*** The input ***

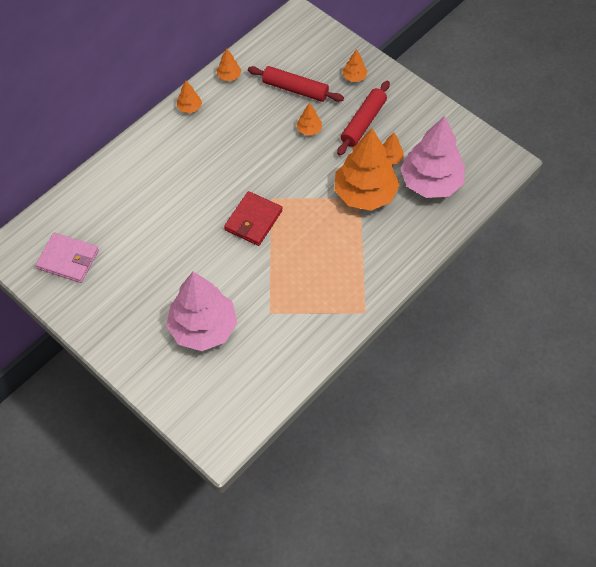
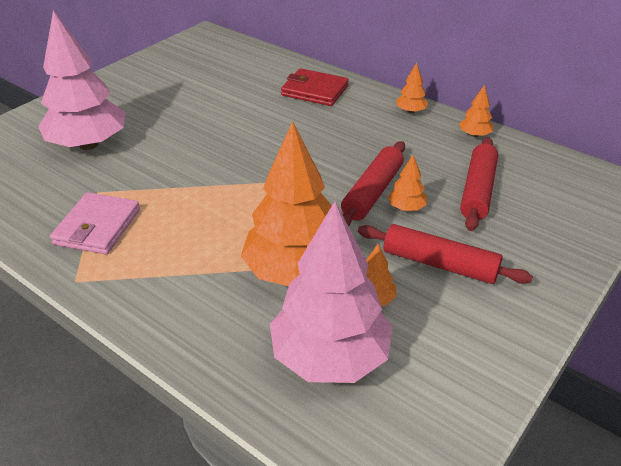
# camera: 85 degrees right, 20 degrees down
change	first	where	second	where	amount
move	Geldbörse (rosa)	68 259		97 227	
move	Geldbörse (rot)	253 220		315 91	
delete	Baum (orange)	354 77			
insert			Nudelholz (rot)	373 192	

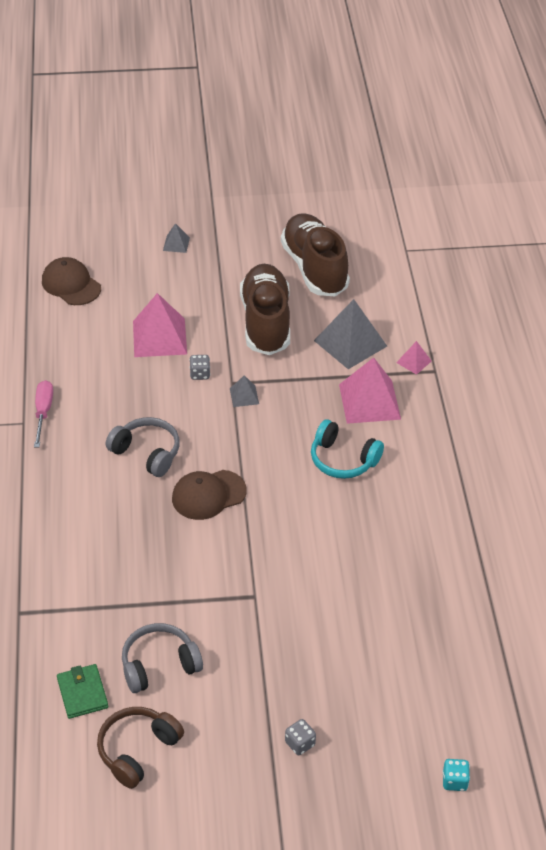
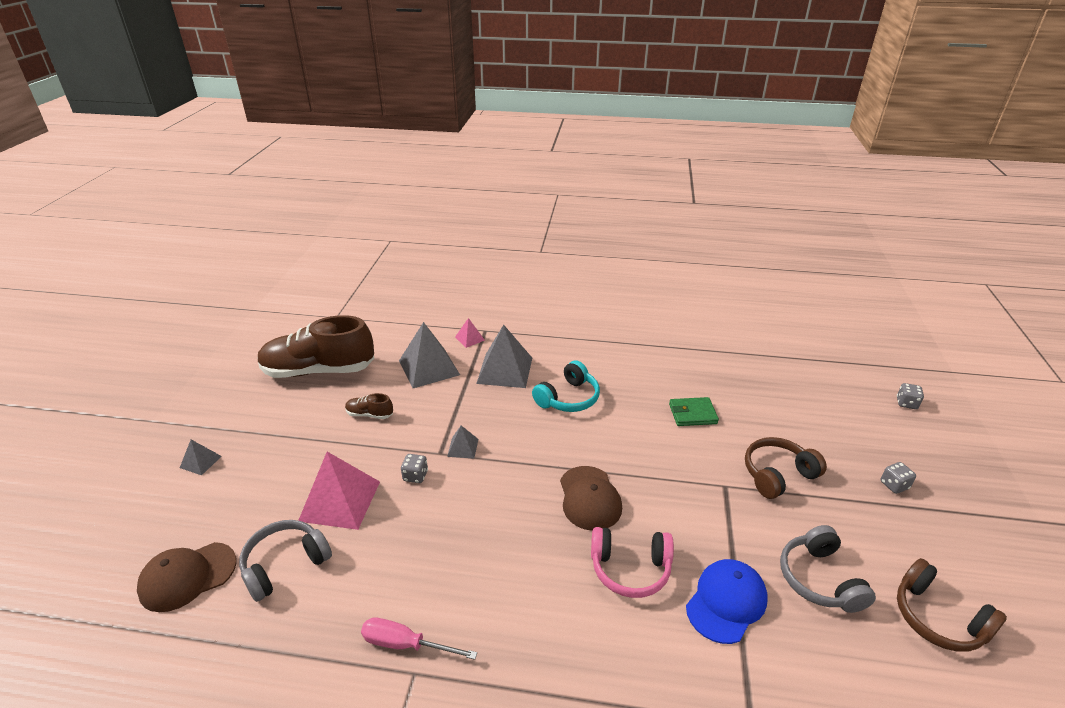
# camera: 75 degrees left, 10 degrees down
change	first	where	second	where	amount
move	Geldbörse (grün)	82 693		692 414	
move	Kopfhörer (grau)	147 453		285 564	
resize	Schuh (braun)	266 322		370 414	x0.41
recolor	Pyramide (rosa)	369 401	Pyramide (grau)	505 370	
recolor	Spielwürfel (türkis)	454 781	Spielwürfel (grau)	906 403	
insert			Kopfhörer (rosa)	630 569	
insert			Kappe (blau)	726 602	
insert			Kopfhörer (braun)	777 474	

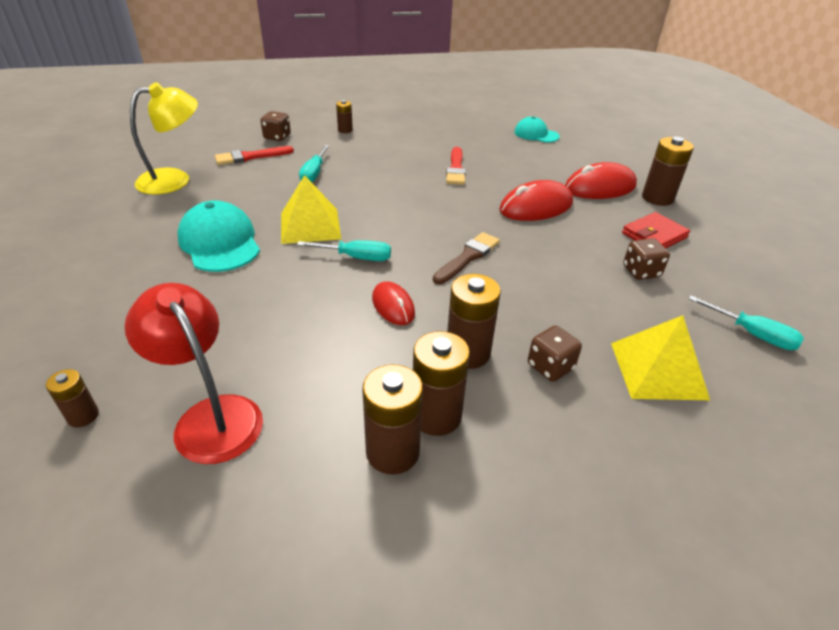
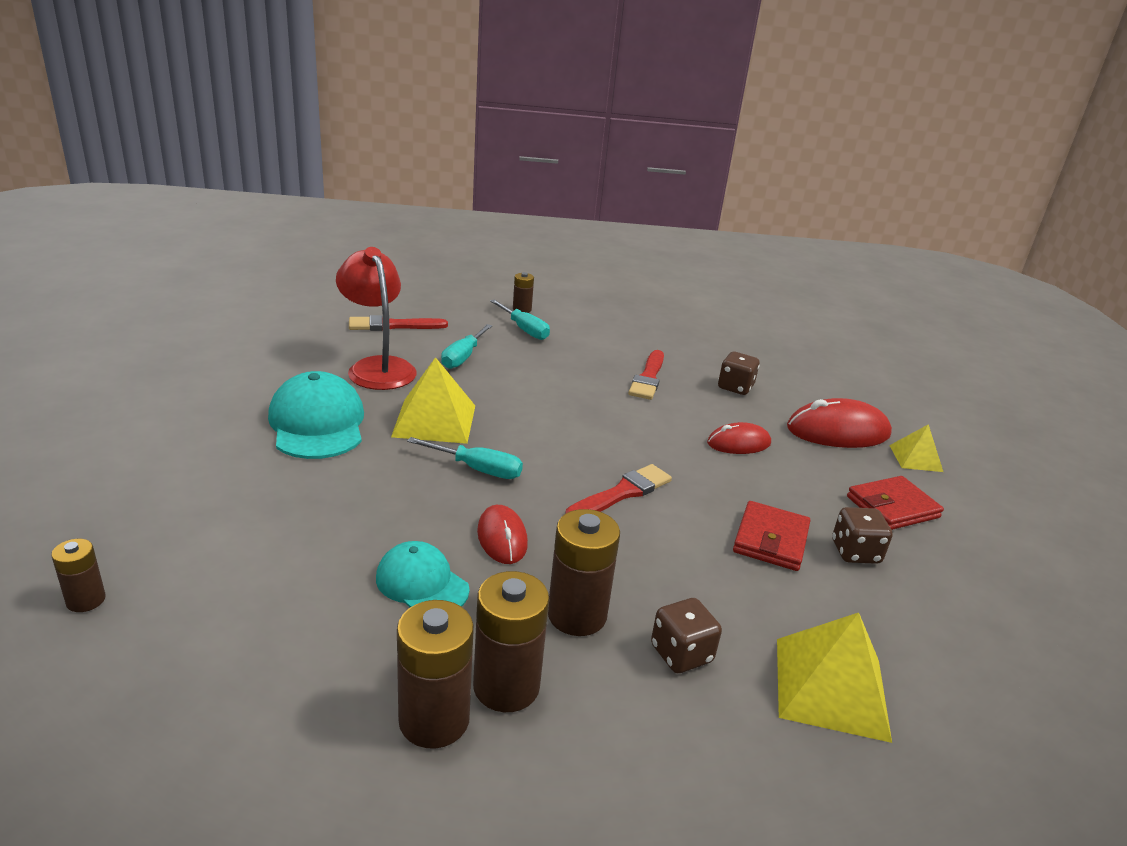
# camera: 10 degrees right, 10 degrees down
change	first	where	second	where	amount
move	Lampe (rot)	211 416		377 367	
delete	Lampe (gelb)	175 180			
move	Spielwürfel (braun)	277 137		735 387	
recolor	Pinsel (braun)	467 257	Pinsel (rot)	622 493	
resize	Computermaus (rot)	536 207		738 443	x0.61
move	Kappe (türkis)	536 134		422 583	
replace	Batterie (braun)	657 198	Pyramide (gelb)	916 458	
move	Schraubenzieher (türkis)	752 334		524 329	
insert			Geldbörse (rot)	770 540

*** End of The input ***

**Work order**
Look over the data above and show each line that contains "Geldbörse".

**Solution to this exercise**
move	Geldbörse (rosa)	68 259		97 227	
move	Geldbörse (rot)	253 220		315 91	
move	Geldbörse (grün)	82 693		692 414	
insert			Geldbörse (rot)	770 540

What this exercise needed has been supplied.